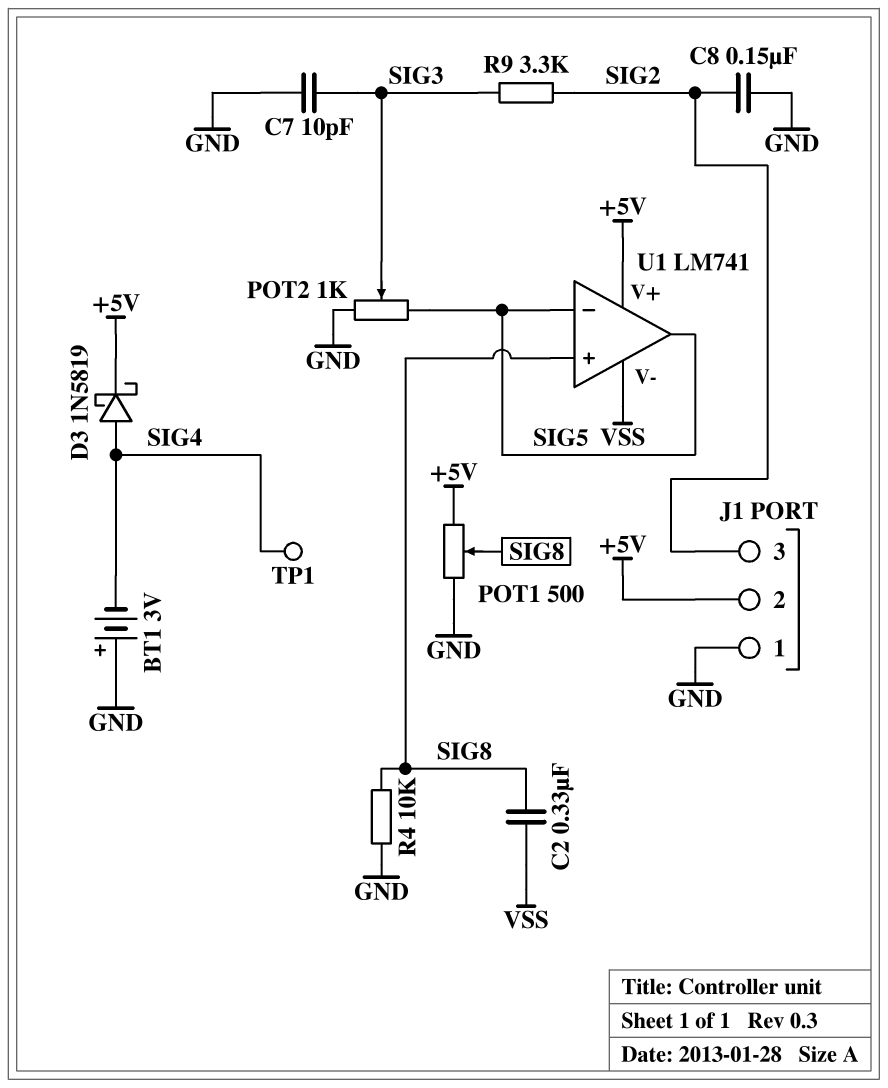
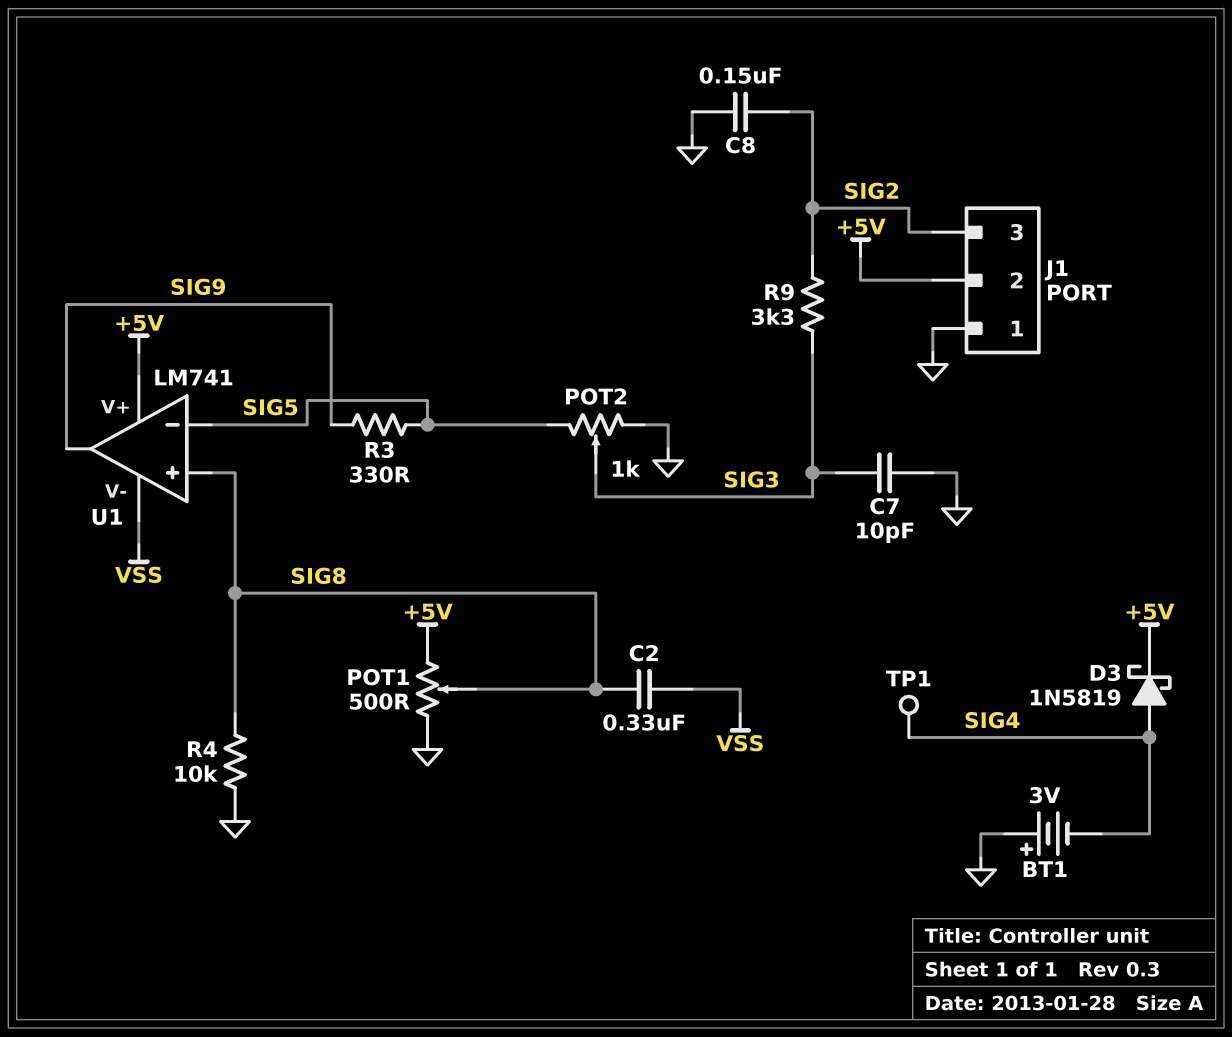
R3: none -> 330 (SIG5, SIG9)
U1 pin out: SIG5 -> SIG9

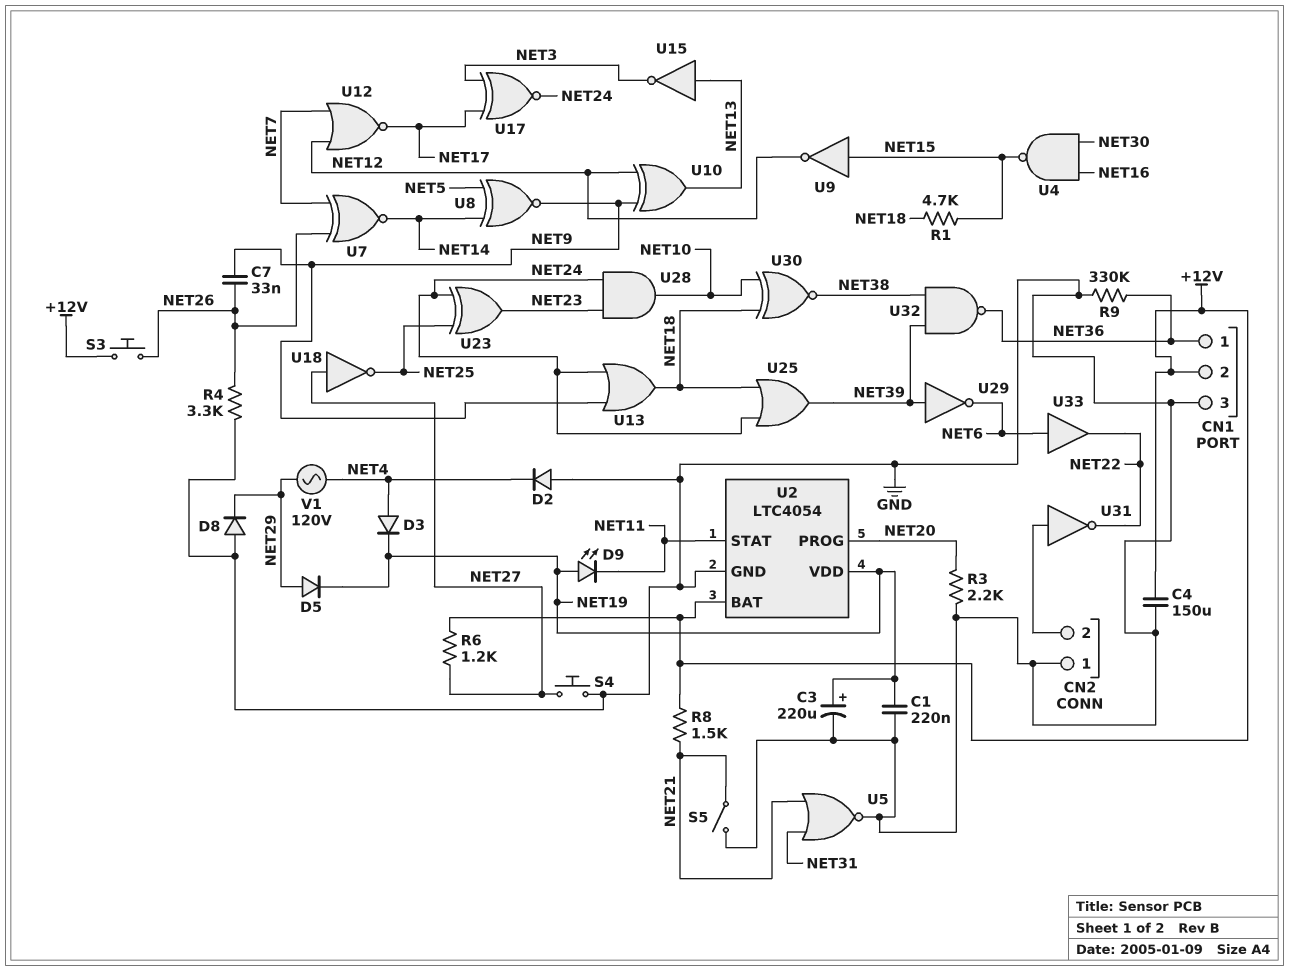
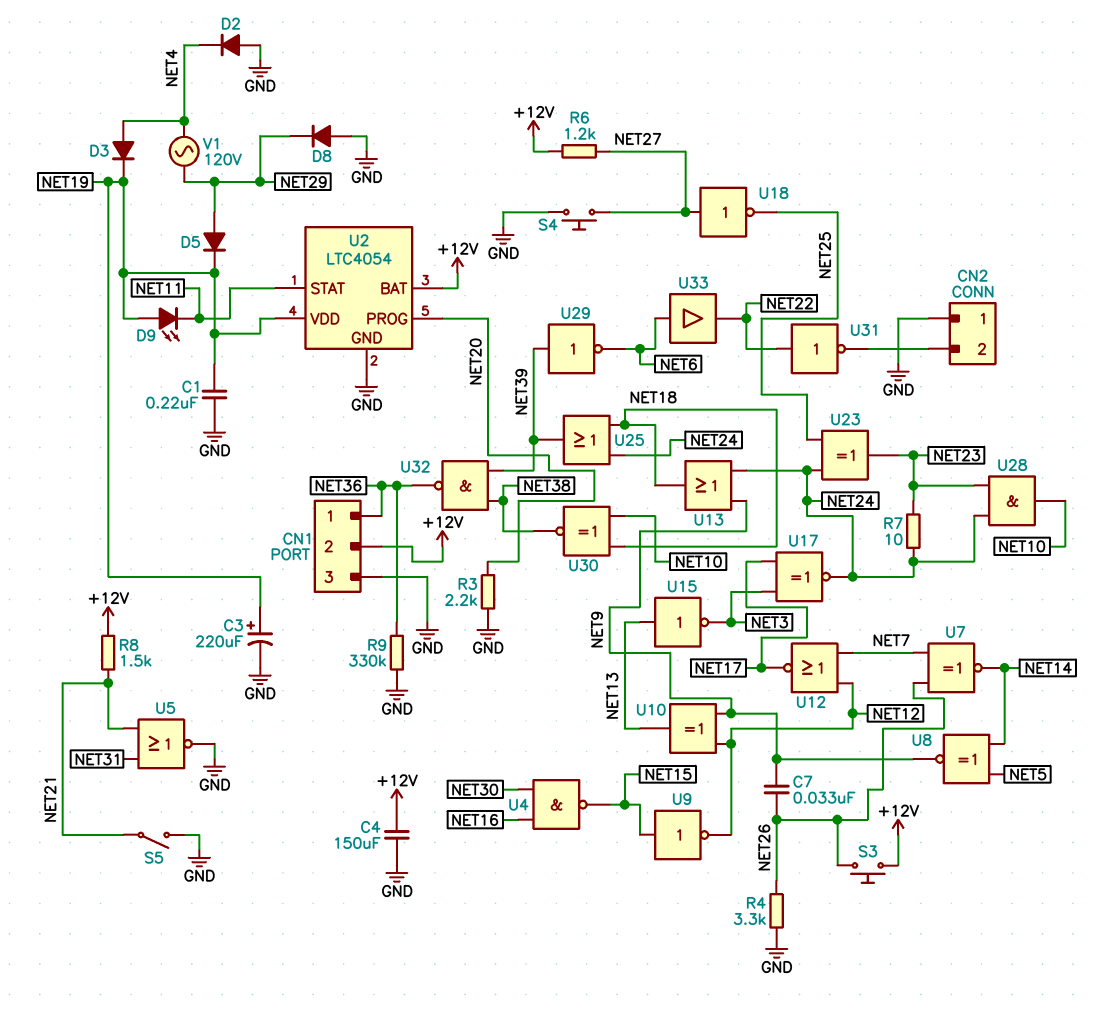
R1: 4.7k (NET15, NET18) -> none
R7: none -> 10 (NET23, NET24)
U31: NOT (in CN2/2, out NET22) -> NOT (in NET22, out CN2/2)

——————

- [TASK INSTRUCTIONS]
What you return should consist solely of the lines from the one containing "R1: 4.7k (NET15, NET18) -> none" through the end of the entries above, reproduced exactly.

- [EXERCISE RESPONSE]
R1: 4.7k (NET15, NET18) -> none
R7: none -> 10 (NET23, NET24)
U31: NOT (in CN2/2, out NET22) -> NOT (in NET22, out CN2/2)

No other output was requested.